- [TASK BRIEF] Determine the count of lines in the following entries that contain the string "none". Write only the number.

- [PROVIDED MATERIAL]
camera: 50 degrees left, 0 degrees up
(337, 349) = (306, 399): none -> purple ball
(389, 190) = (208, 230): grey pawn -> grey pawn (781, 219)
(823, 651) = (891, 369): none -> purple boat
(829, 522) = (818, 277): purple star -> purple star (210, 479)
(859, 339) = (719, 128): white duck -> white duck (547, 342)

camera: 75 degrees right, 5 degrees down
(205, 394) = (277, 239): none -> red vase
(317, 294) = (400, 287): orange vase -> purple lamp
--
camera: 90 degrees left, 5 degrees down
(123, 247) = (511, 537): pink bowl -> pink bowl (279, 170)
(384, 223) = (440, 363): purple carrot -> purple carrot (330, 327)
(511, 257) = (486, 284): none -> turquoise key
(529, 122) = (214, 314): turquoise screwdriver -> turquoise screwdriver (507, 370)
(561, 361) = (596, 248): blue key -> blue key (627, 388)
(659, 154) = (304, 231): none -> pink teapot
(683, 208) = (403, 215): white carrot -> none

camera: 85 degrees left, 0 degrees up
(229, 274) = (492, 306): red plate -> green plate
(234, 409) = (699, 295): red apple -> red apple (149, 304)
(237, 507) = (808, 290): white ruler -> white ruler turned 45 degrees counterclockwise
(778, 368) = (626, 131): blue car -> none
* * *
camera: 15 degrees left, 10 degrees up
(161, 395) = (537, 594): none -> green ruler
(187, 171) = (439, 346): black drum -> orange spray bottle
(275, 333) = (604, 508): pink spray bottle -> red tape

- [PROBLEM SOLUTION] 8